START Data to examine

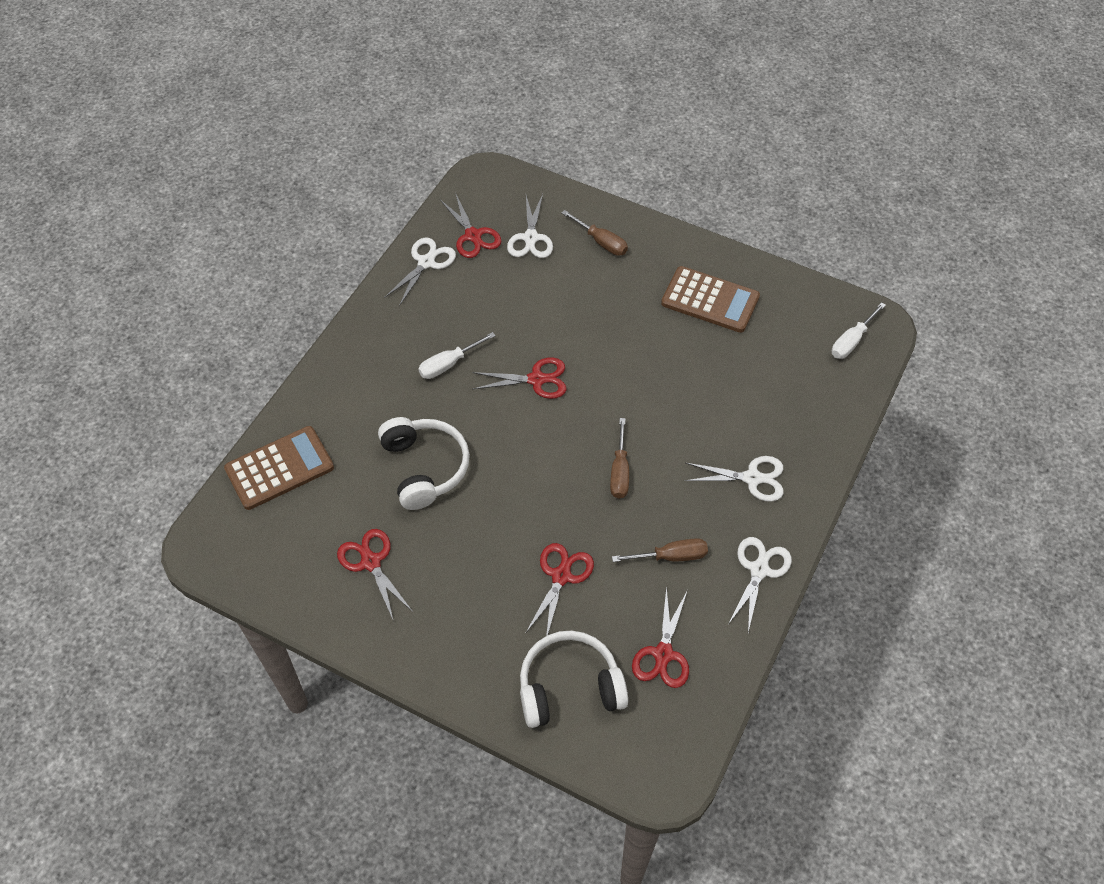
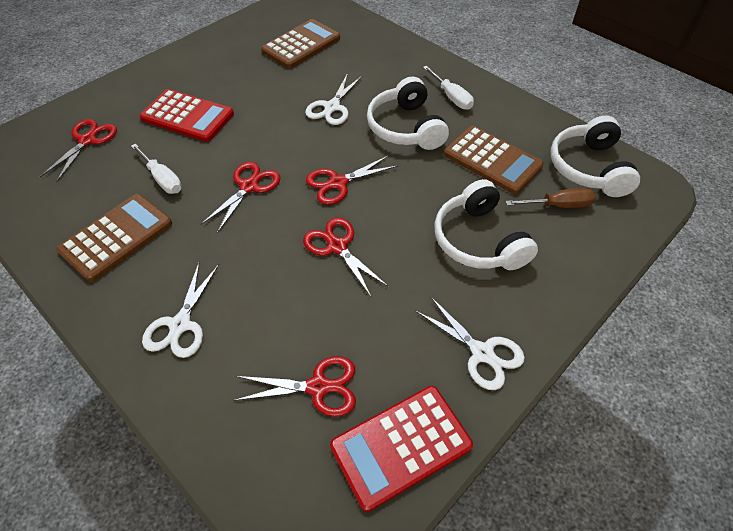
brown calculator: 2 -> 3
brown screwdriver: 3 -> 1
red calculator: 0 -> 2
white headphones: 2 -> 3
white scissors: 4 -> 3

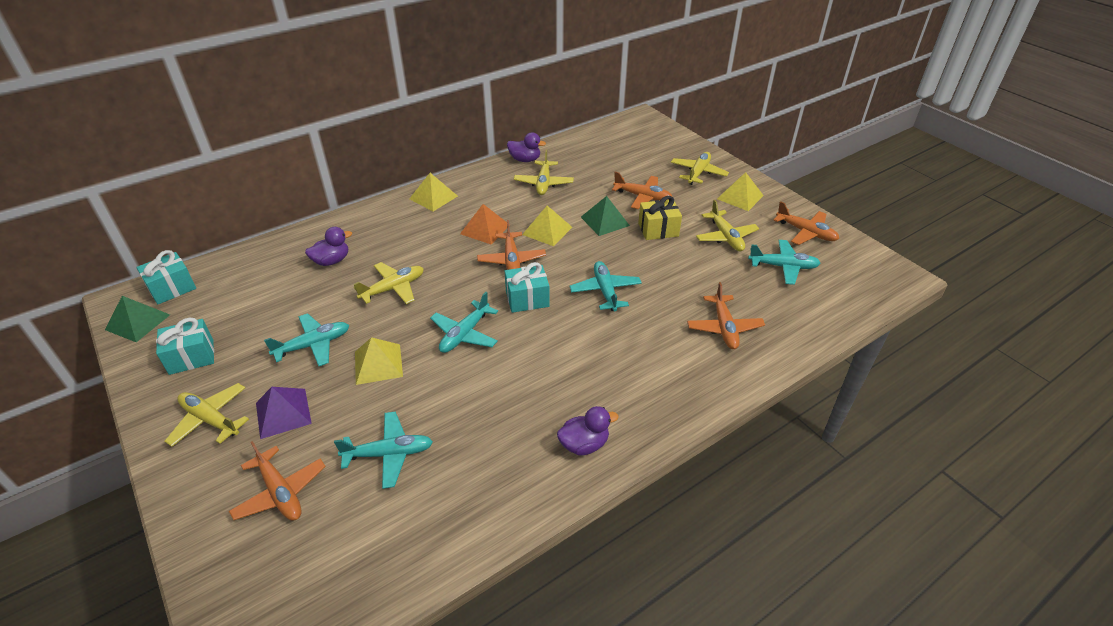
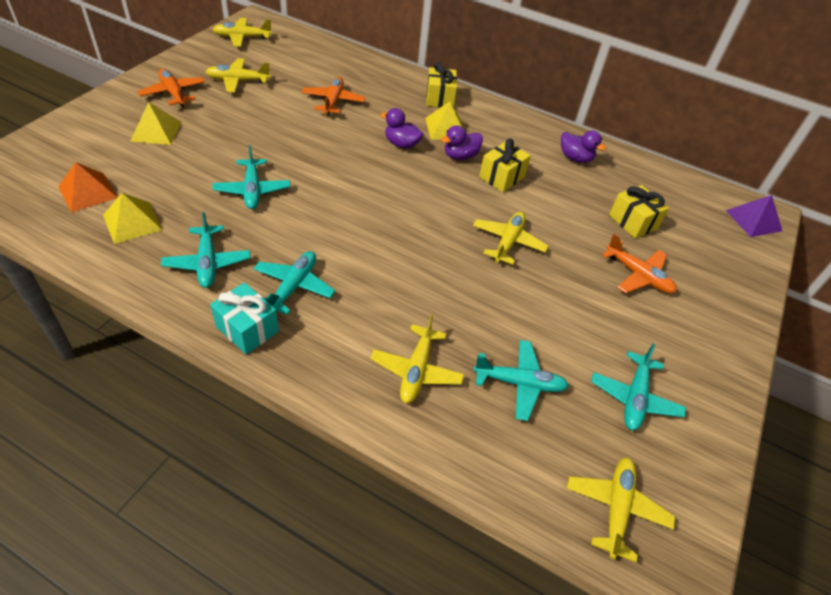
green pyramid: 2 -> 0
orange plane: 5 -> 3
turquoise gift: 3 -> 1
yellow gift: 1 -> 3
yellow pyramid: 4 -> 3

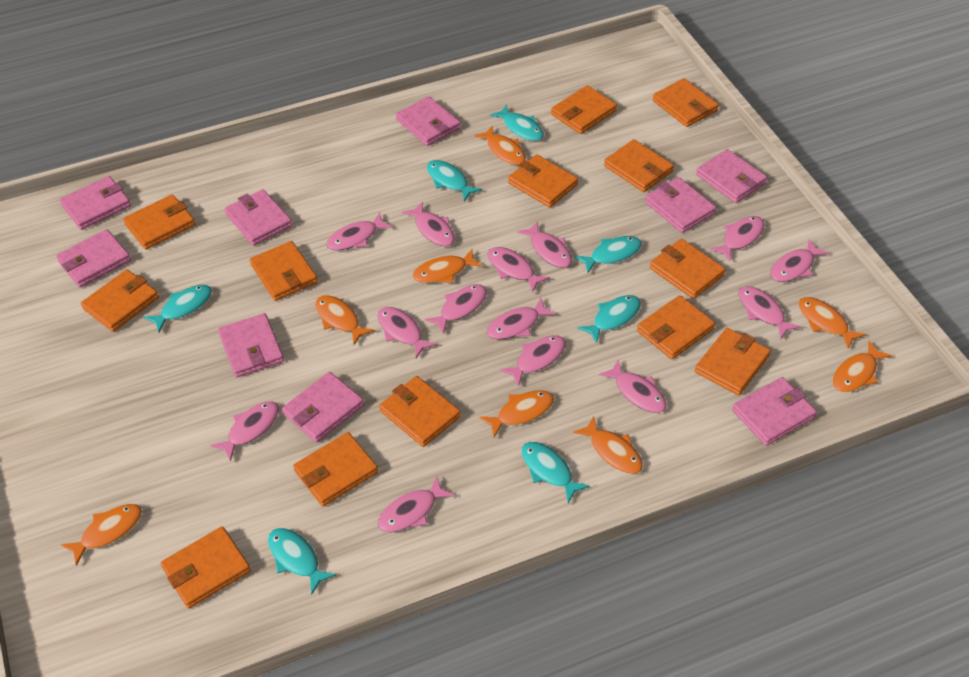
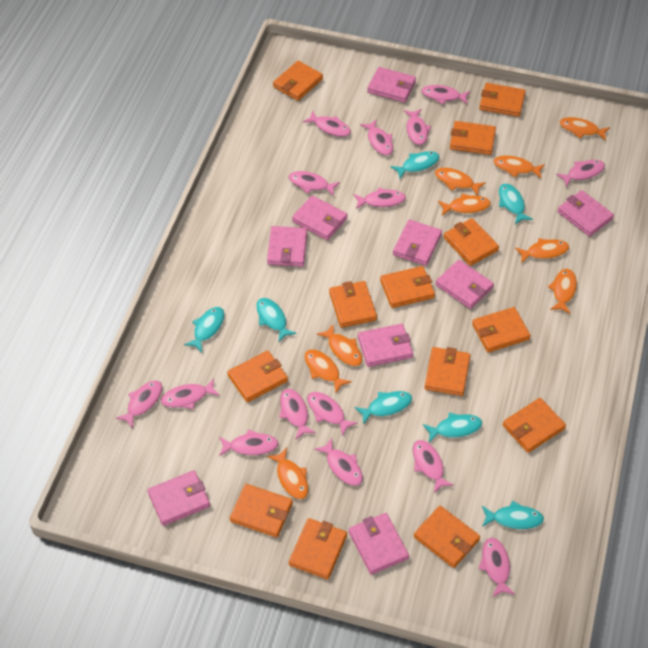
orange fish: 8 -> 9
pink fish: 14 -> 15

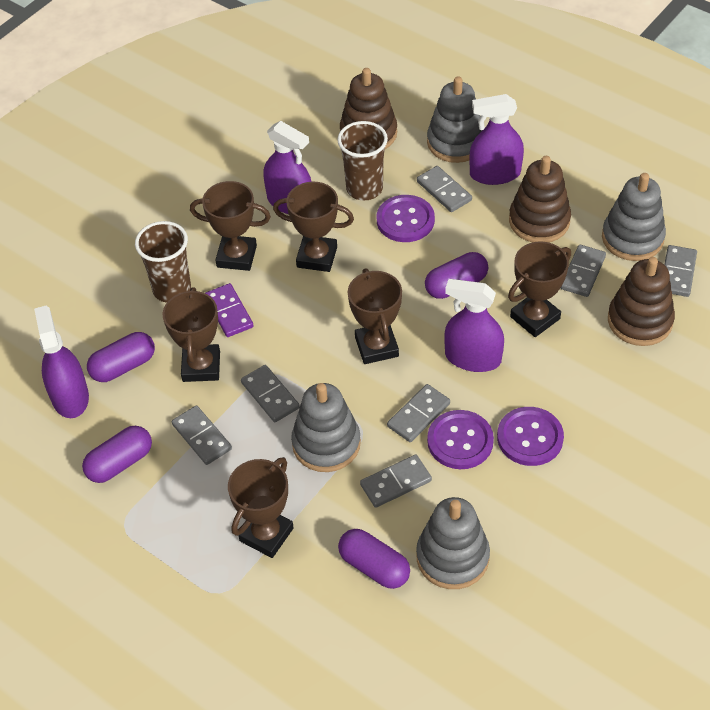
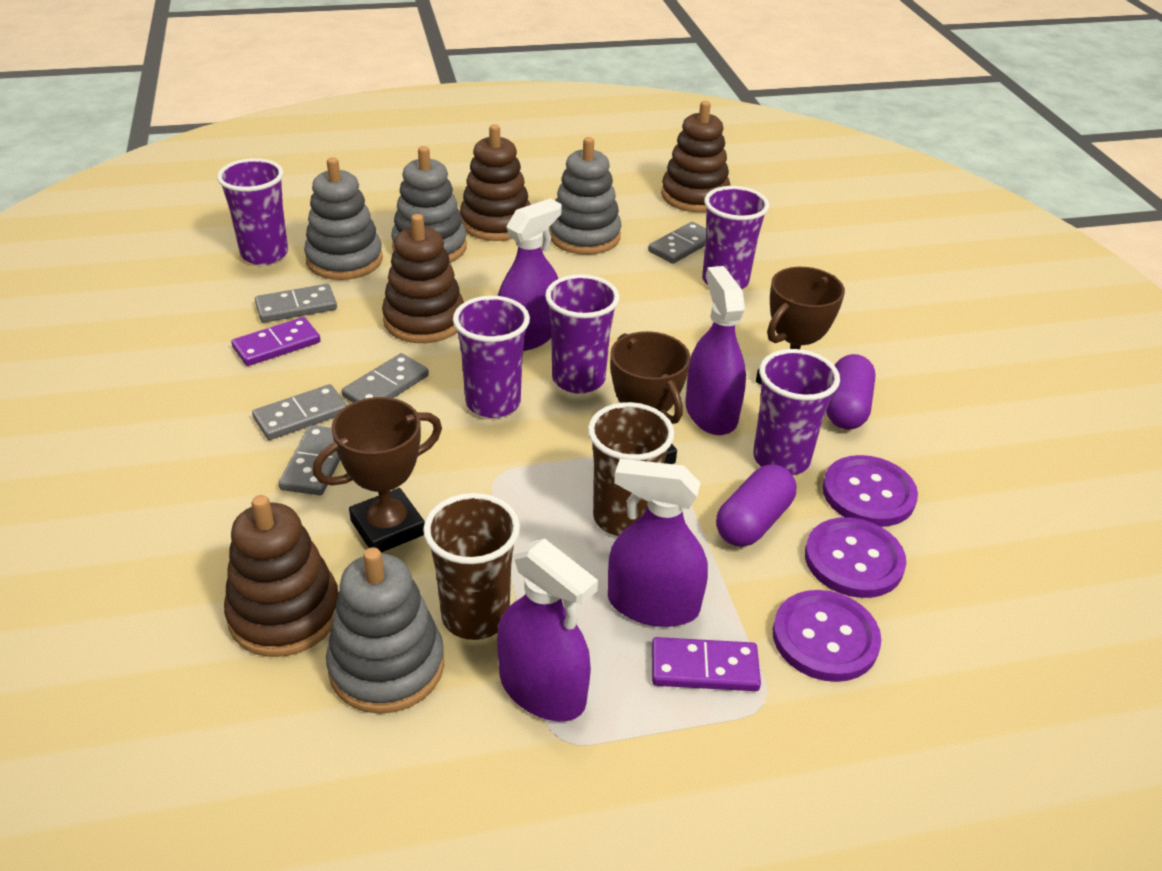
brown stacking toy: 3 -> 4
brown trophy: 6 -> 3
grey domino: 7 -> 5
purple capsule: 4 -> 2
purple cup: 0 -> 5
purple domino: 1 -> 2

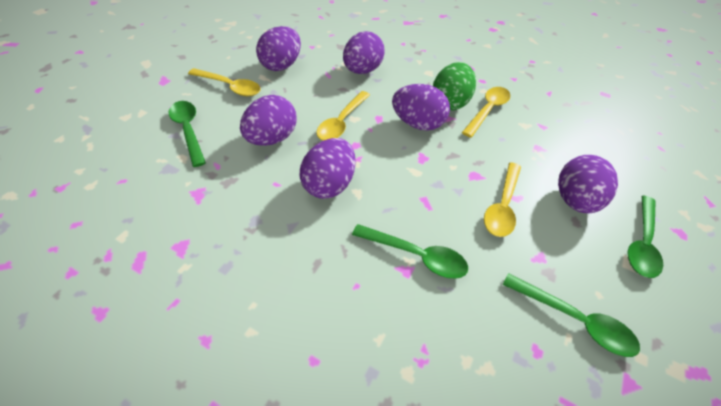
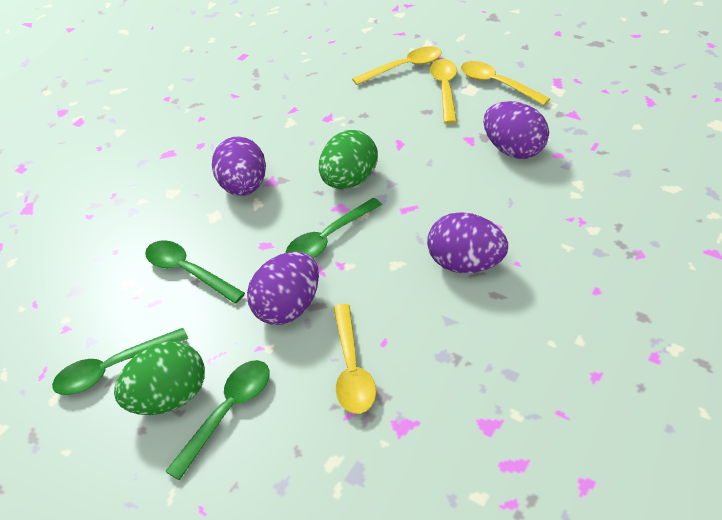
green egg: 1 -> 2
purple egg: 6 -> 4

END Data to examine

I need each line of the entries that holds the string "white" located and copied.

white headphones: 2 -> 3
white scissors: 4 -> 3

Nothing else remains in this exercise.